- Opening Delimiter -
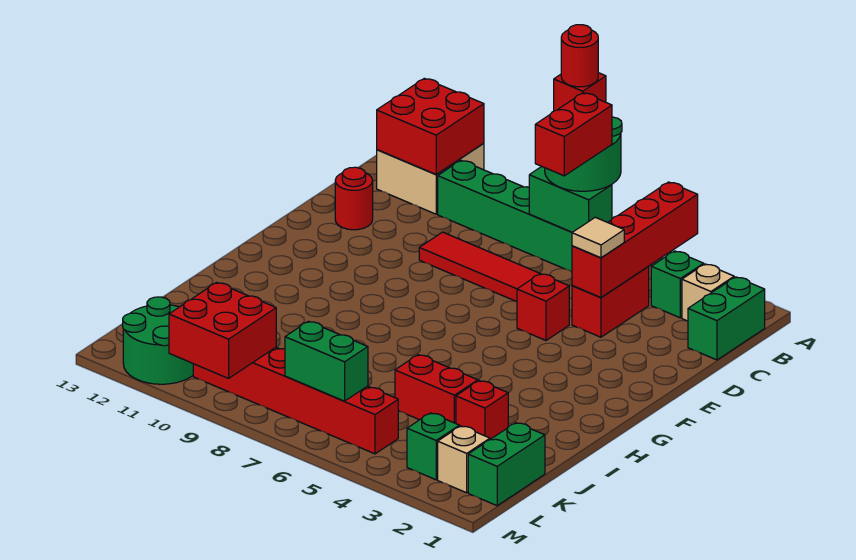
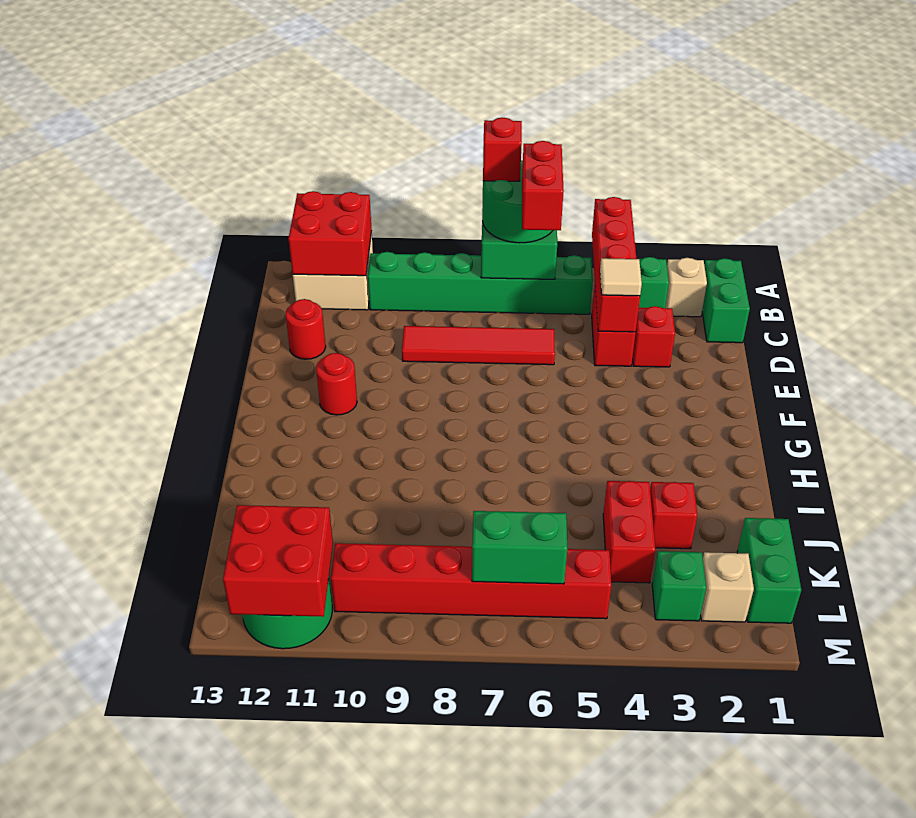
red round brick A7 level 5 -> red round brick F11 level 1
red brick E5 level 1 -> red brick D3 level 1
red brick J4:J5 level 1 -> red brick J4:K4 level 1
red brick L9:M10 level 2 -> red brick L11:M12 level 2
- Closing Delimiter -
* [TO DO]: Word for word, copy every line of the data, excluding any pictures.

* [RESULT OF THE EXERCISE]:
red round brick A7 level 5 -> red round brick F11 level 1
red brick E5 level 1 -> red brick D3 level 1
red brick J4:J5 level 1 -> red brick J4:K4 level 1
red brick L9:M10 level 2 -> red brick L11:M12 level 2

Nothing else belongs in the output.